_What you need to do_
Where the records below reach the line containing "spun: pencil (white)", start transcribing, and end with the line containing "camera: 20 degrees left, 5 degrees down", exactly and with nothing else added.

_Available data_
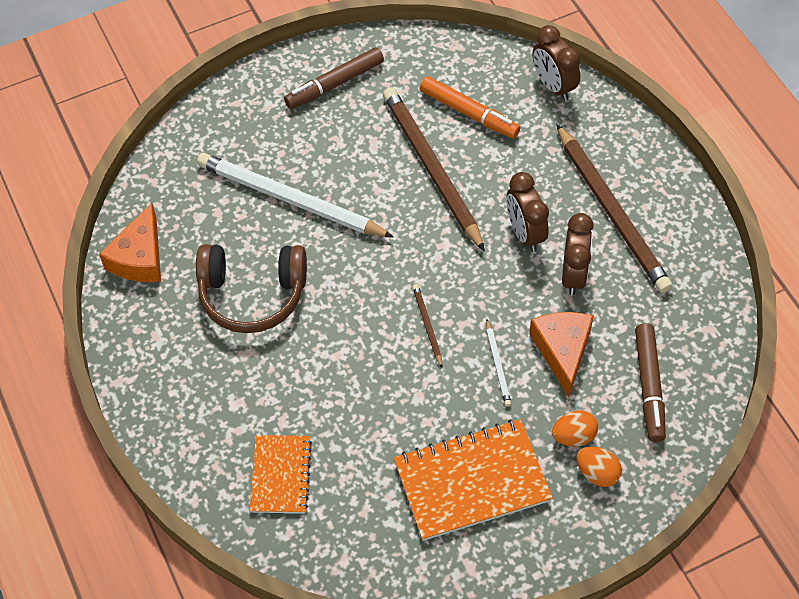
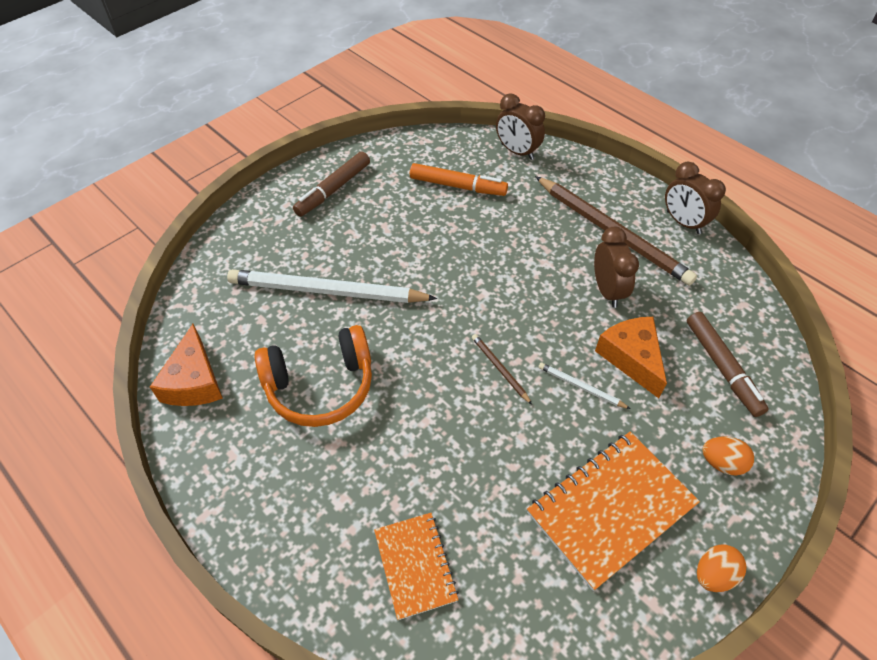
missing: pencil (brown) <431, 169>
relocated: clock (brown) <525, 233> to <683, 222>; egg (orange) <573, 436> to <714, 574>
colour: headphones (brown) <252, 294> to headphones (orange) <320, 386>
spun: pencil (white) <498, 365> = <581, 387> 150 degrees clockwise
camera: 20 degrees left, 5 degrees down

* * *

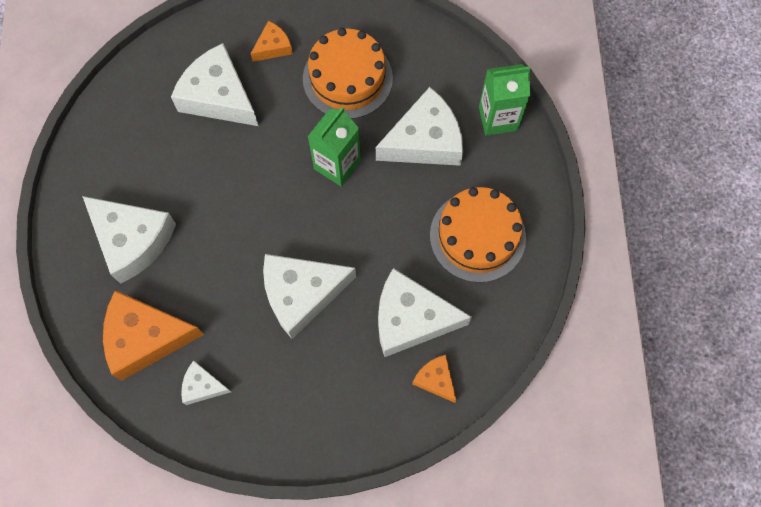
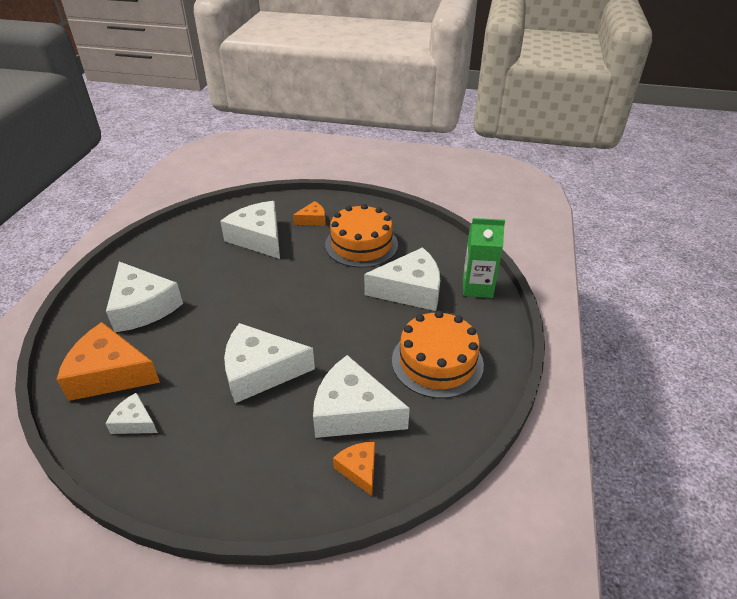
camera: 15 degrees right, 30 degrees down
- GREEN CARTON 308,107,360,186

_Reply_
spun: pencil (white) <498, 365> = <581, 387> 150 degrees clockwise
camera: 20 degrees left, 5 degrees down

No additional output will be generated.